◆ What you need to do: Locate the string "stick" throughout the material and copy every line in which it occurs.

◆ Exercise material:
━━━━━━━━━━━━━━━━━━━━━━━━━━━━━━

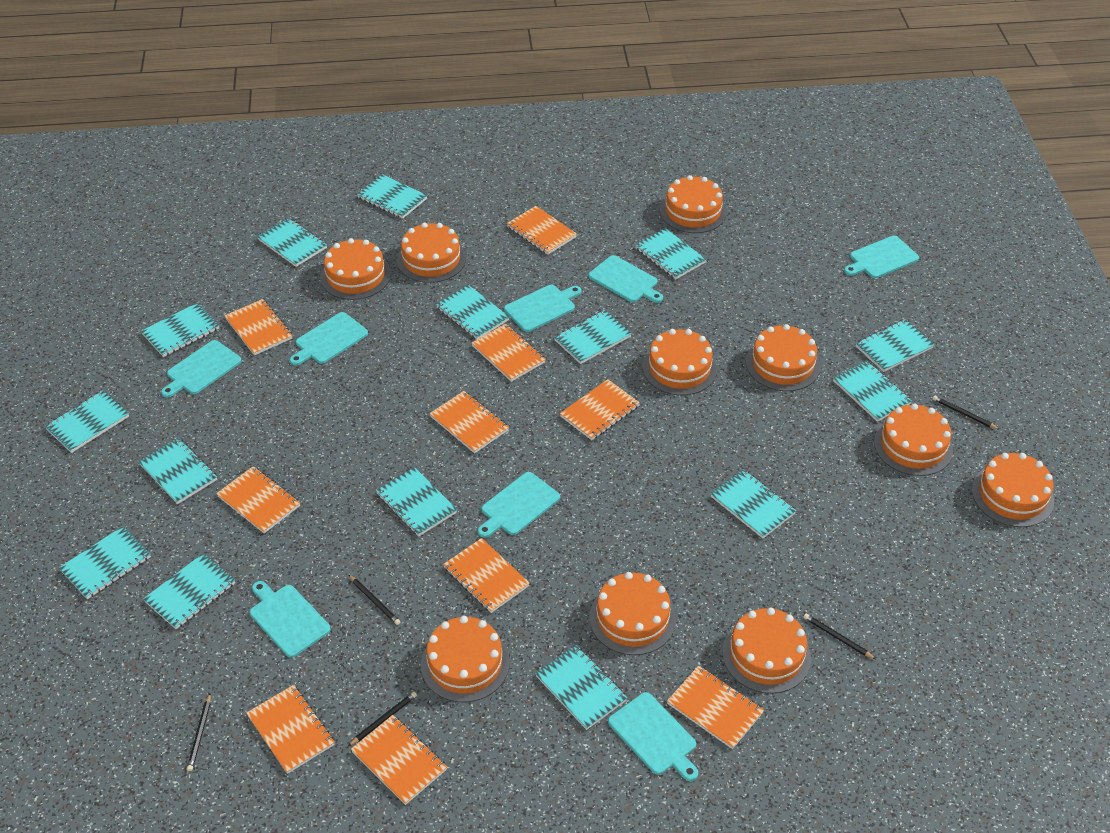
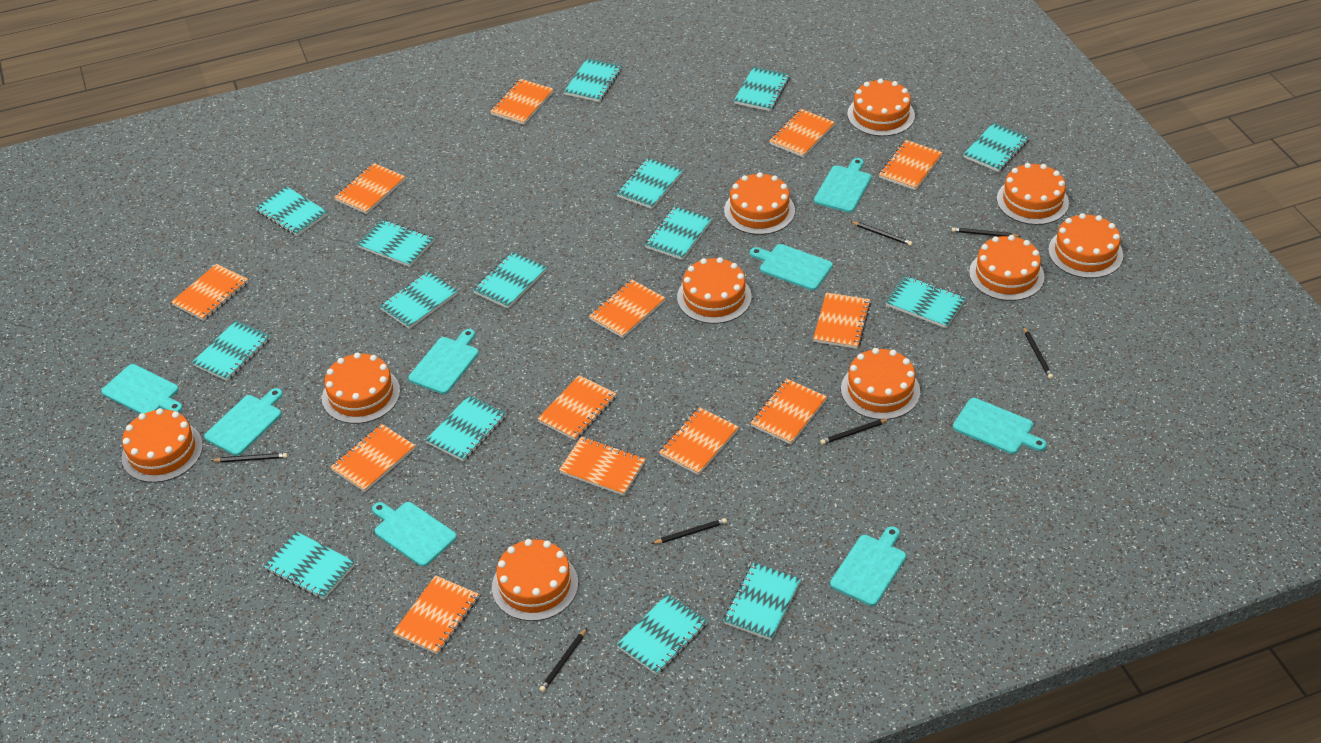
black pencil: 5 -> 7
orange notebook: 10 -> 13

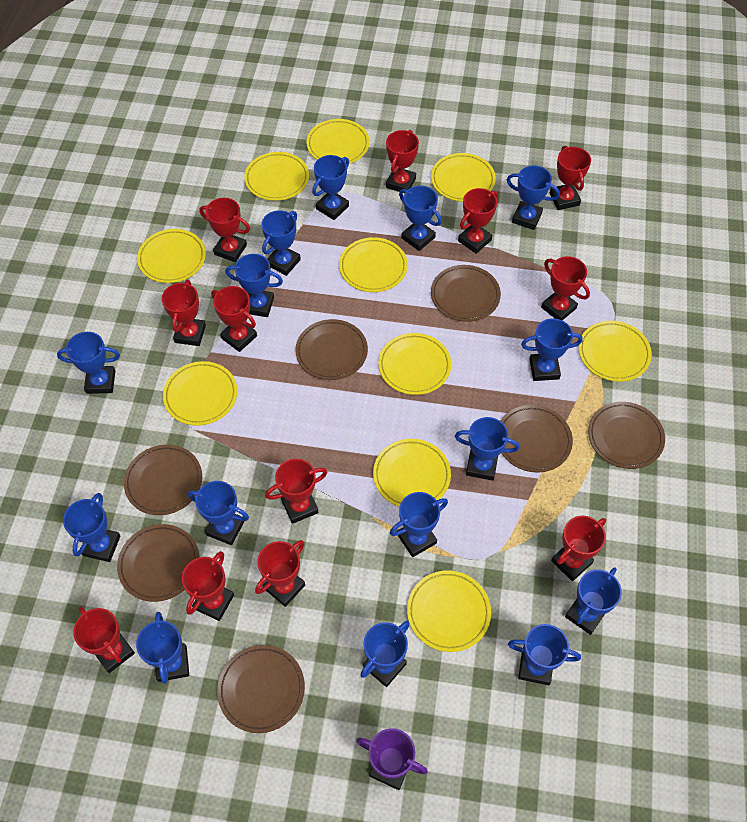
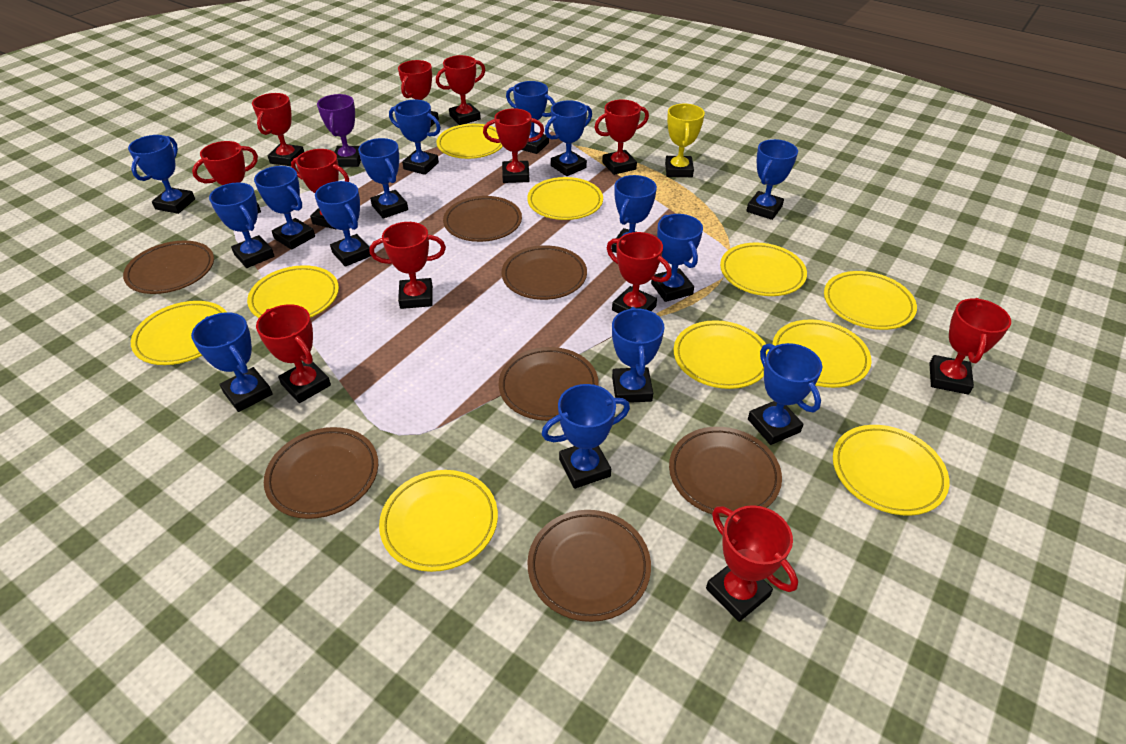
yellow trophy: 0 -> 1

━━━━━━━━━━━━━━━━━━━━━━━━━━━━━━

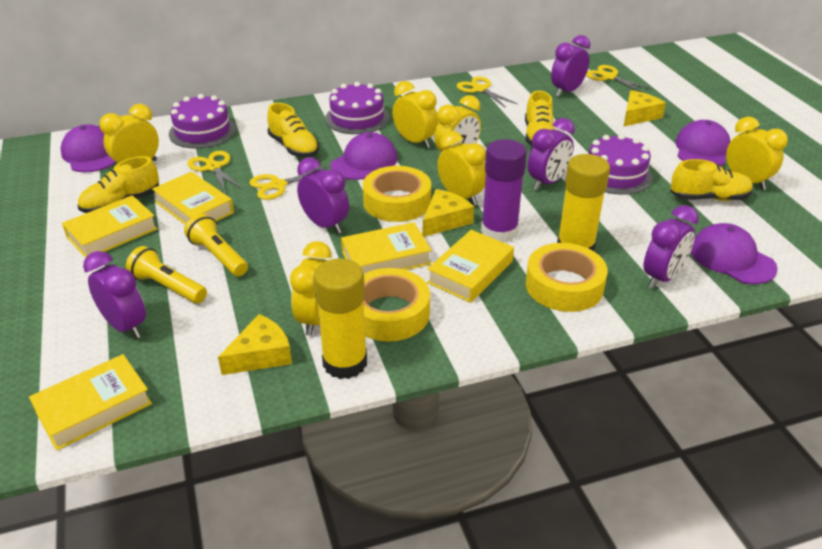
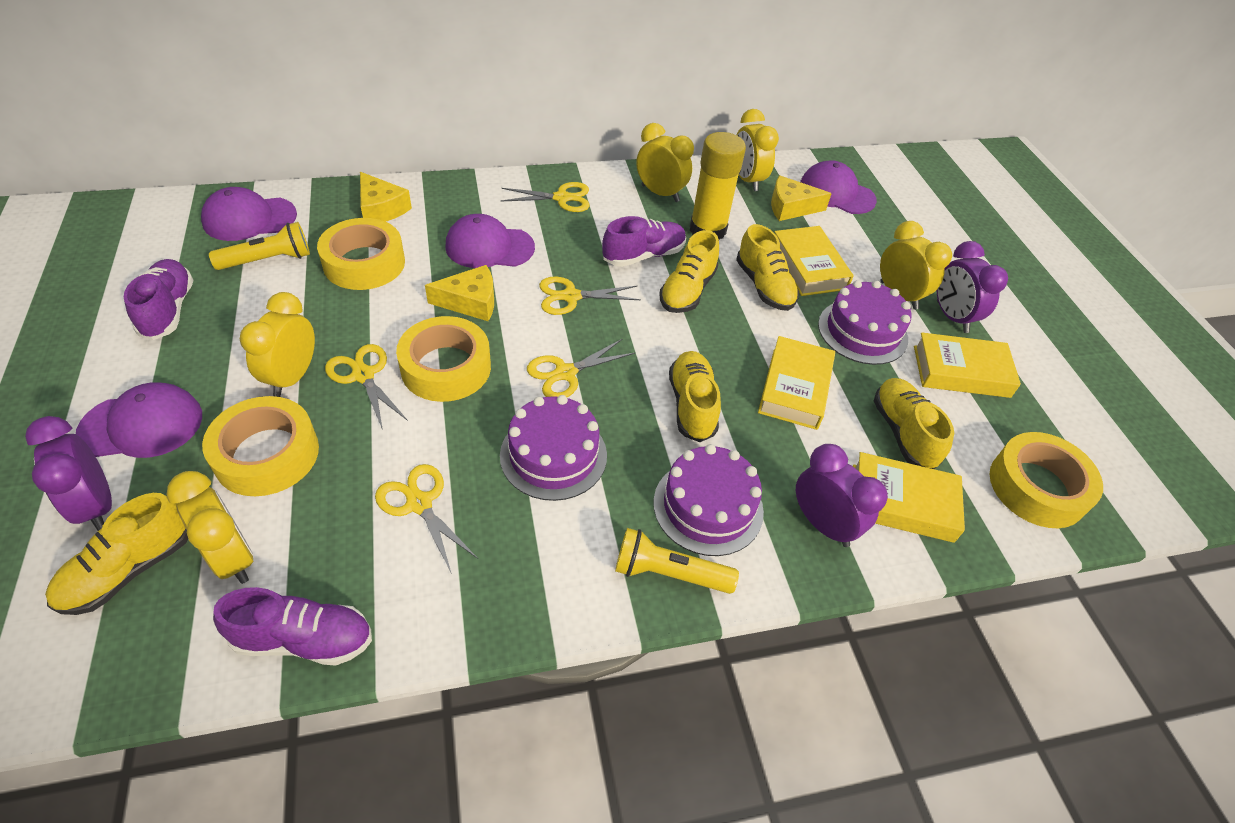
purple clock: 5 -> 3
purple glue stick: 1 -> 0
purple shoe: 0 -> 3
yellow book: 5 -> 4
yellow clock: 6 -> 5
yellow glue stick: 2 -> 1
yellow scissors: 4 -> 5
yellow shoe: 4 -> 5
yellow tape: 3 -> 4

━━━━━━━━━━━━━━━━━━━━━━━━━━━━━━

◆ The completed task:
purple glue stick: 1 -> 0
yellow glue stick: 2 -> 1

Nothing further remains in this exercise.